Information shown —

_ _ _ _ _

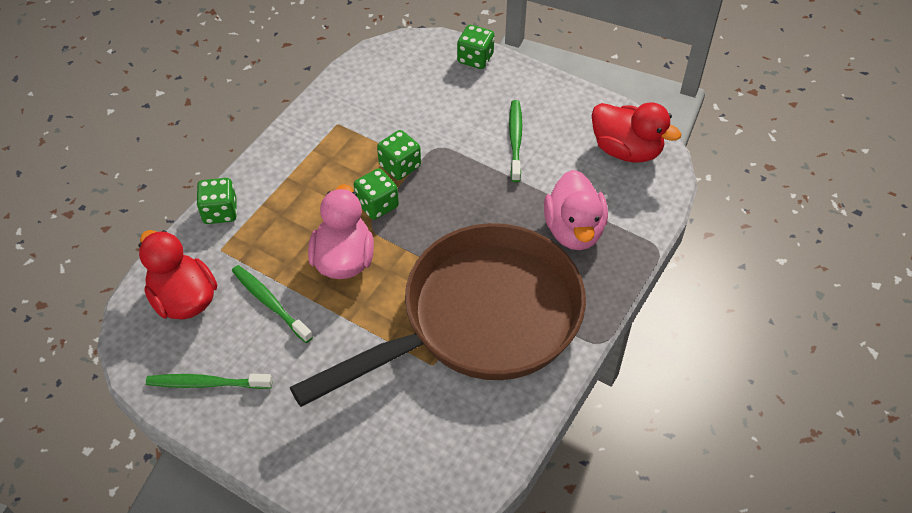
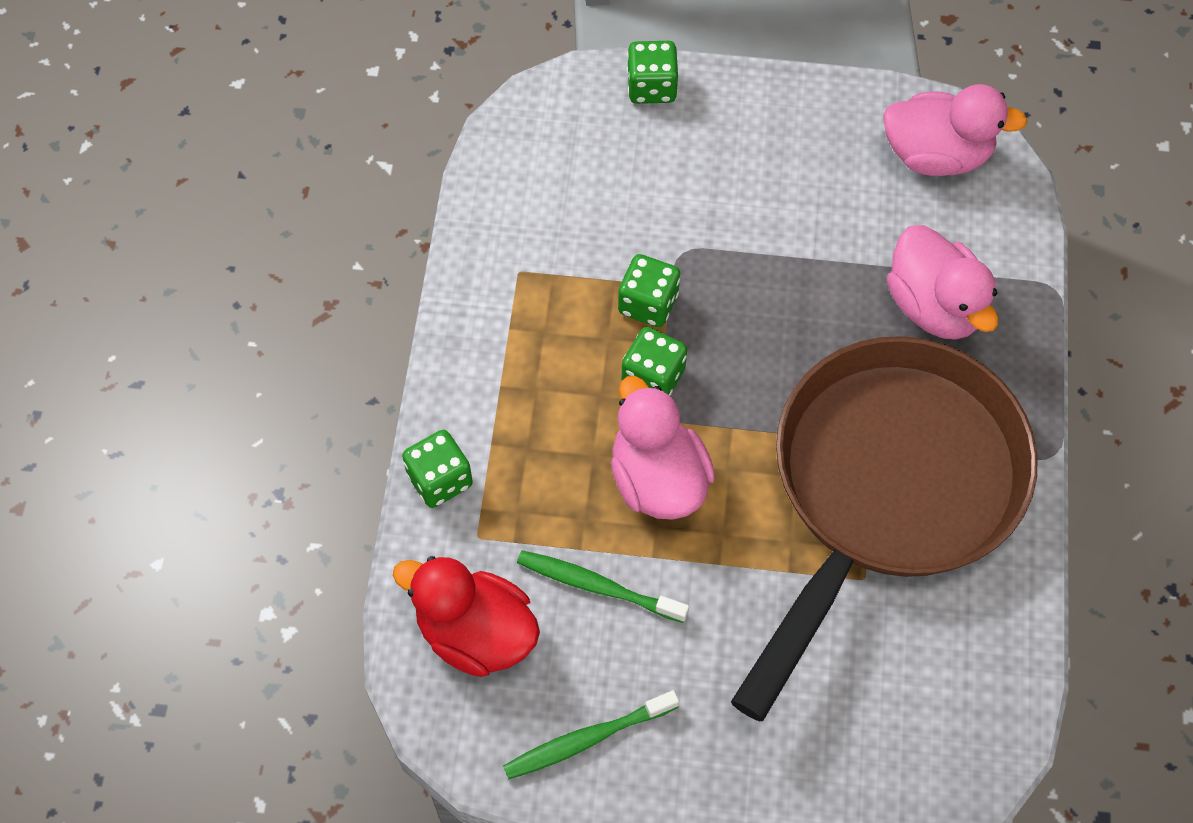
camera: 25 degrees left, 10 degrees up
(515, 140) = (781, 198): green toothbrush -> none
(626, 150) = (936, 155): red duck -> pink duck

_ _ _ _ _

Task brief — Your task is to repeat the material above exactly, without its pictures.

Completed exercise —
camera: 25 degrees left, 10 degrees up
(515, 140) = (781, 198): green toothbrush -> none
(626, 150) = (936, 155): red duck -> pink duck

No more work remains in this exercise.